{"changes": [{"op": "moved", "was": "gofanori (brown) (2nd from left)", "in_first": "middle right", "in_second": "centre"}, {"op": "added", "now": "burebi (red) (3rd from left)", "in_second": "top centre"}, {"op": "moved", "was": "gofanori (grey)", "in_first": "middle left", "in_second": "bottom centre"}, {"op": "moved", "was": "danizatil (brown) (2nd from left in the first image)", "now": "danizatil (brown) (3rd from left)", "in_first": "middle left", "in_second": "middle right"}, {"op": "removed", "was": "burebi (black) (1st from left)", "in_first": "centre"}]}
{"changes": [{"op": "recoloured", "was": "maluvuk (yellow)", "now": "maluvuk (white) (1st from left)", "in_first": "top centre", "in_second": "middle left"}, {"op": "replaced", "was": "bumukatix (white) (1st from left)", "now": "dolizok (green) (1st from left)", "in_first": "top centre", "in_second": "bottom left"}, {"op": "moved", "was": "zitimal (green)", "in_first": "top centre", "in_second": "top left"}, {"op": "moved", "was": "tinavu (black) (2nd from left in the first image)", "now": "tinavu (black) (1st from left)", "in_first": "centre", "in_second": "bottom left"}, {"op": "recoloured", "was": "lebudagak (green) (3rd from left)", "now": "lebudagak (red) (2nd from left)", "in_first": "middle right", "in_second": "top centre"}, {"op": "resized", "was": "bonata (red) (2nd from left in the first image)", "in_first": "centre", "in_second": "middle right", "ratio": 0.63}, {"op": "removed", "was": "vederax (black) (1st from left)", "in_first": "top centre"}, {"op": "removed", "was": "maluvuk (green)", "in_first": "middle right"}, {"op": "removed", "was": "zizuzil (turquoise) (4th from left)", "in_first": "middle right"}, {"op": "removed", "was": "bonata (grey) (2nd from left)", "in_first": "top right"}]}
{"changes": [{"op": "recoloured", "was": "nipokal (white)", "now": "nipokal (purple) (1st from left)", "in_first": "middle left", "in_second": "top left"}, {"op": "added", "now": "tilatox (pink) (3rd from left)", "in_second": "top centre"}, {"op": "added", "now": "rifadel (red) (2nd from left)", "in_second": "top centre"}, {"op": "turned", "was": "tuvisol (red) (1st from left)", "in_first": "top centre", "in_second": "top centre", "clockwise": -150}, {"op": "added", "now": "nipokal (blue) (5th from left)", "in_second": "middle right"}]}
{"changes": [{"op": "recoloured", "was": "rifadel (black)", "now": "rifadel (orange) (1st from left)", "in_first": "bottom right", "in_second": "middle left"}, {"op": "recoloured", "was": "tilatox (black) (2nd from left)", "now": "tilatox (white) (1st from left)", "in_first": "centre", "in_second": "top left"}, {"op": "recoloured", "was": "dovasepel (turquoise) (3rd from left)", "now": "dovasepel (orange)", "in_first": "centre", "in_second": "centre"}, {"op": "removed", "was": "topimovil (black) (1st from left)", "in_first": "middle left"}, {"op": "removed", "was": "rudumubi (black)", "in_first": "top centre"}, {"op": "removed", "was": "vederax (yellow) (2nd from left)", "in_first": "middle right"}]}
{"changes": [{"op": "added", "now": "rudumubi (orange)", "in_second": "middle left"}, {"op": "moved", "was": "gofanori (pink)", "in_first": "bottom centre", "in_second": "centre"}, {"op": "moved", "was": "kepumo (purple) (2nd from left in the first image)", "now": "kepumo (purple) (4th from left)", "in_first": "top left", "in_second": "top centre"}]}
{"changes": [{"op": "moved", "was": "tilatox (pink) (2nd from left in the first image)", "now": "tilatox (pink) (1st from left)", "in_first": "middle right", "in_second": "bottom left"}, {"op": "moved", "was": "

***

→ **Required work**
Your answer must be every record above, repeated exactly.

→ **Response below**
{"changes": [{"op": "moved", "was": "gofanori (brown) (2nd from left)", "in_first": "middle right", "in_second": "centre"}, {"op": "added", "now": "burebi (red) (3rd from left)", "in_second": "top centre"}, {"op": "moved", "was": "gofanori (grey)", "in_first": "middle left", "in_second": "bottom centre"}, {"op": "moved", "was": "danizatil (brown) (2nd from left in the first image)", "now": "danizatil (brown) (3rd from left)", "in_first": "middle left", "in_second": "middle right"}, {"op": "removed", "was": "burebi (black) (1st from left)", "in_first": "centre"}]}
{"changes": [{"op": "recoloured", "was": "maluvuk (yellow)", "now": "maluvuk (white) (1st from left)", "in_first": "top centre", "in_second": "middle left"}, {"op": "replaced", "was": "bumukatix (white) (1st from left)", "now": "dolizok (green) (1st from left)", "in_first": "top centre", "in_second": "bottom left"}, {"op": "moved", "was": "zitimal (green)", "in_first": "top centre", "in_second": "top left"}, {"op": "moved", "was": "tinavu (black) (2nd from left in the first image)", "now": "tinavu (black) (1st from left)", "in_first": "centre", "in_second": "bottom left"}, {"op": "recoloured", "was": "lebudagak (green) (3rd from left)", "now": "lebudagak (red) (2nd from left)", "in_first": "middle right", "in_second": "top centre"}, {"op": "resized", "was": "bonata (red) (2nd from left in the first image)", "in_first": "centre", "in_second": "middle right", "ratio": 0.63}, {"op": "removed", "was": "vederax (black) (1st from left)", "in_first": "top centre"}, {"op": "removed", "was": "maluvuk (green)", "in_first": "middle right"}, {"op": "removed", "was": "zizuzil (turquoise) (4th from left)", "in_first": "middle right"}, {"op": "removed", "was": "bonata (grey) (2nd from left)", "in_first": "top right"}]}
{"changes": [{"op": "recoloured", "was": "nipokal (white)", "now": "nipokal (purple) (1st from left)", "in_first": "middle left", "in_second": "top left"}, {"op": "added", "now": "tilatox (pink) (3rd from left)", "in_second": "top centre"}, {"op": "added", "now": "rifadel (red) (2nd from left)", "in_second": "top centre"}, {"op": "turned", "was": "tuvisol (red) (1st from left)", "in_first": "top centre", "in_second": "top centre", "clockwise": -150}, {"op": "added", "now": "nipokal (blue) (5th from left)", "in_second": "middle right"}]}
{"changes": [{"op": "recoloured", "was": "rifadel (black)", "now": "rifadel (orange) (1st from left)", "in_first": "bottom right", "in_second": "middle left"}, {"op": "recoloured", "was": "tilatox (black) (2nd from left)", "now": "tilatox (white) (1st from left)", "in_first": "centre", "in_second": "top left"}, {"op": "recoloured", "was": "dovasepel (turquoise) (3rd from left)", "now": "dovasepel (orange)", "in_first": "centre", "in_second": "centre"}, {"op": "removed", "was": "topimovil (black) (1st from left)", "in_first": "middle left"}, {"op": "removed", "was": "rudumubi (black)", "in_first": "top centre"}, {"op": "removed", "was": "vederax (yellow) (2nd from left)", "in_first": "middle right"}]}
{"changes": [{"op": "added", "now": "rudumubi (orange)", "in_second": "middle left"}, {"op": "moved", "was": "gofanori (pink)", "in_first": "bottom centre", "in_second": "centre"}, {"op": "moved", "was": "kepumo (purple) (2nd from left in the first image)", "now": "kepumo (purple) (4th from left)", "in_first": "top left", "in_second": "top centre"}]}
{"changes": [{"op": "moved", "was": "tilatox (pink) (2nd from left in the first image)", "now": "tilatox (pink) (1st from left)", "in_first": "middle right", "in_second": "bottom left"}, {"op": "moved", "was": "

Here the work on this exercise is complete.